## START RECORD SET

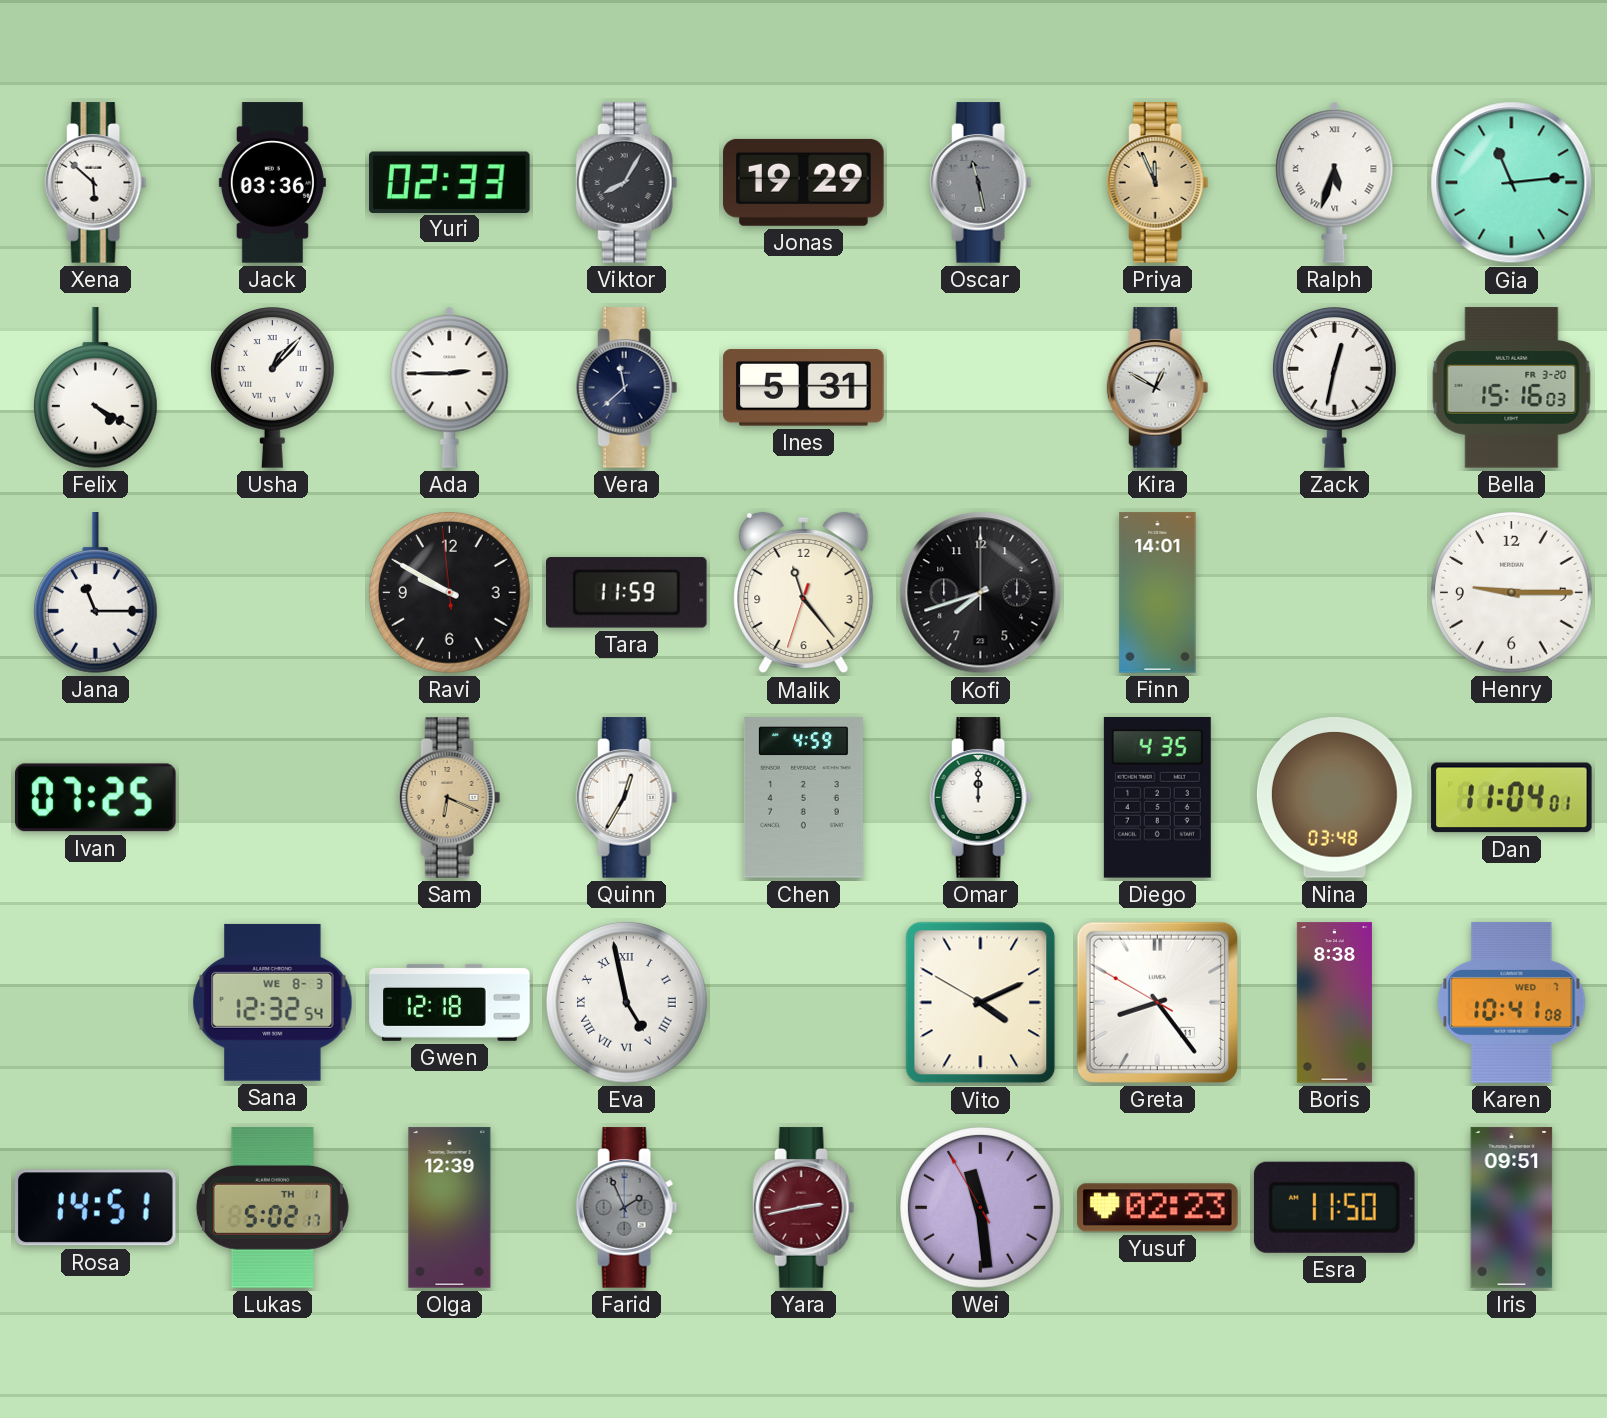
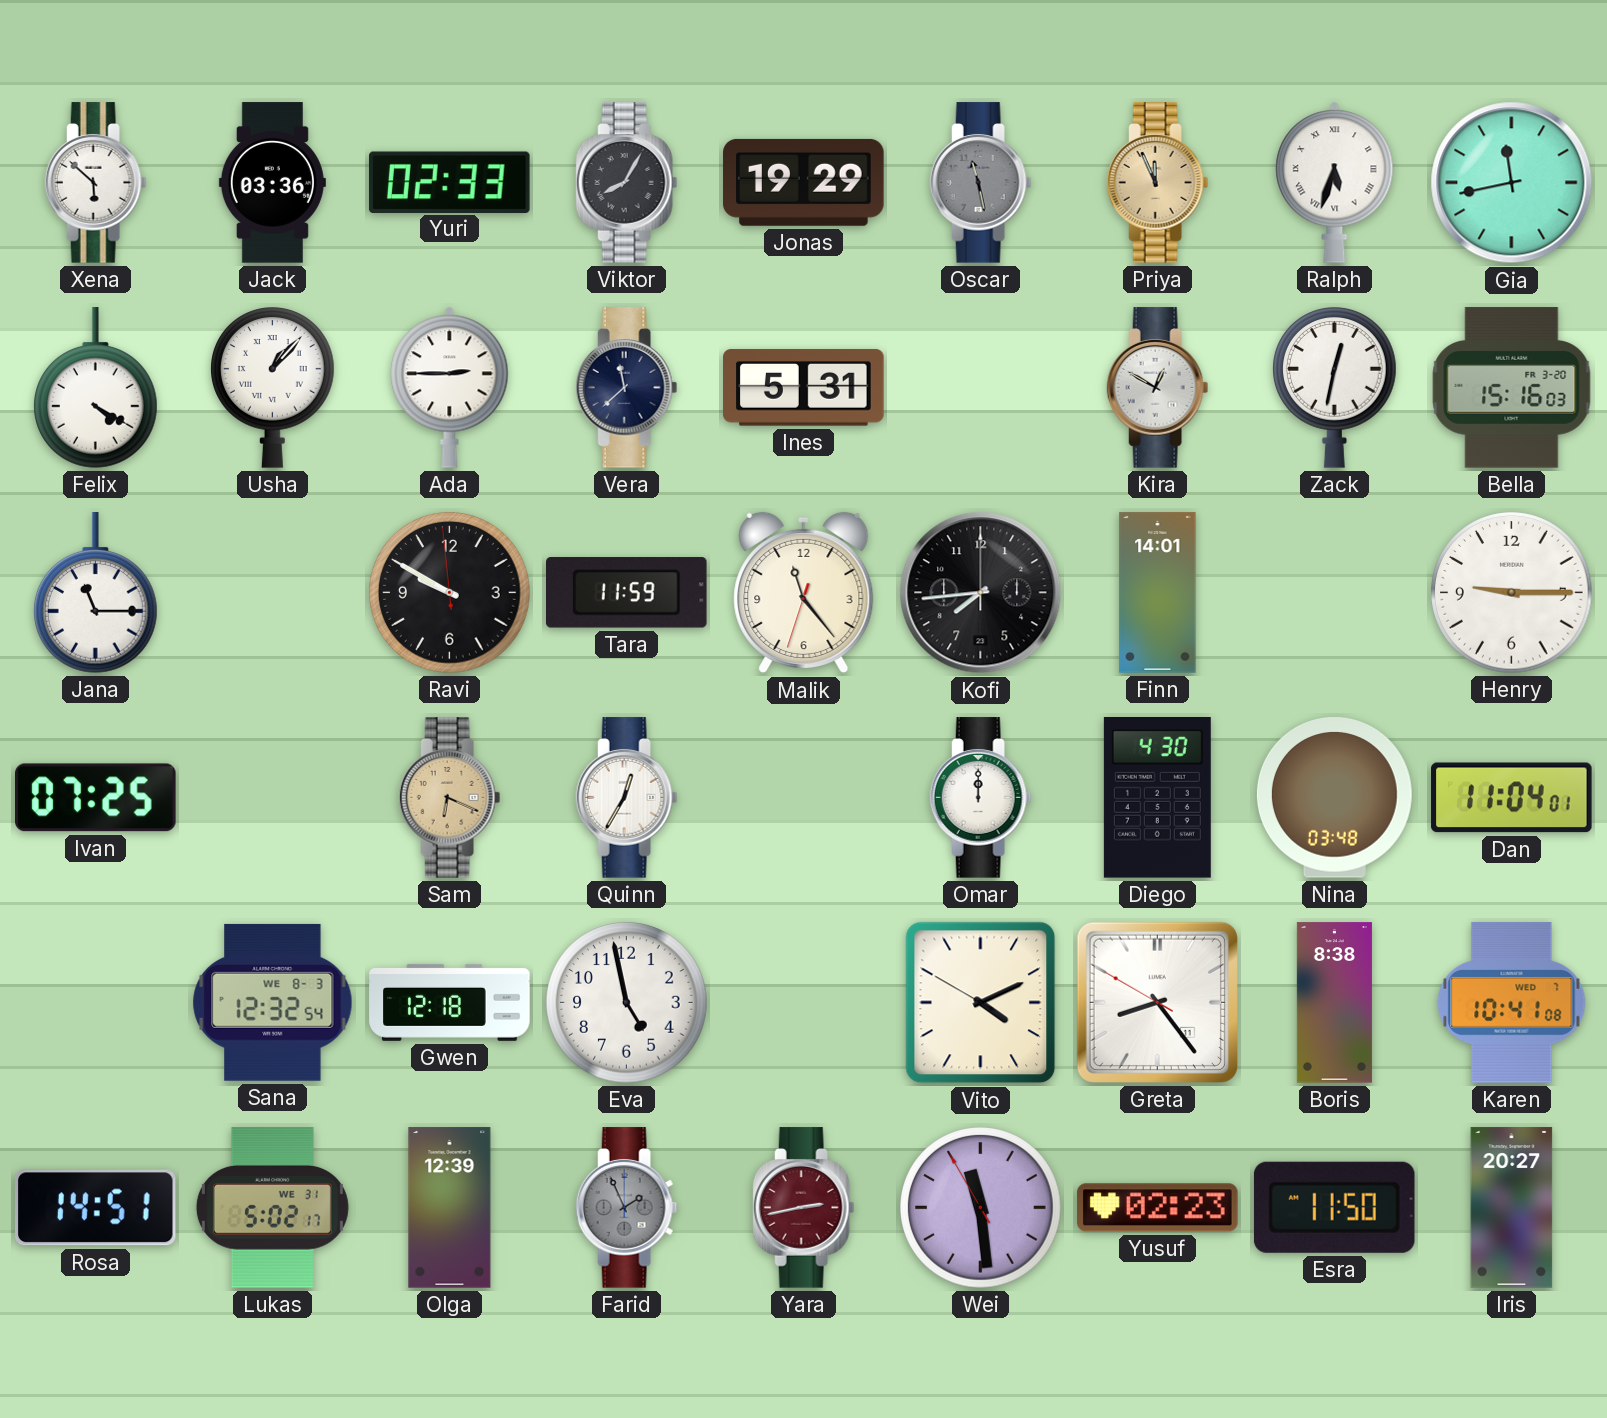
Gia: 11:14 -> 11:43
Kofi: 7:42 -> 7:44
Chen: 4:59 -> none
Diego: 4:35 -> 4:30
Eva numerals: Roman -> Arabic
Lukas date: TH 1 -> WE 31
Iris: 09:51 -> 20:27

## END RECORD SET

§ **TASK DETAILS**
Render the listing above as a Markdown table with the columns "Row" and "Line," numbering each line and skipping blank lines. Leave the pictures out of your answer.

§ **RESULT OF THIS EXERCISE**
| Row | Line |
|---|---|
| 1 | Gia: 11:14 -> 11:43 |
| 2 | Kofi: 7:42 -> 7:44 |
| 3 | Chen: 4:59 -> none |
| 4 | Diego: 4:35 -> 4:30 |
| 5 | Eva numerals: Roman -> Arabic |
| 6 | Lukas date: TH 1 -> WE 31 |
| 7 | Iris: 09:51 -> 20:27 |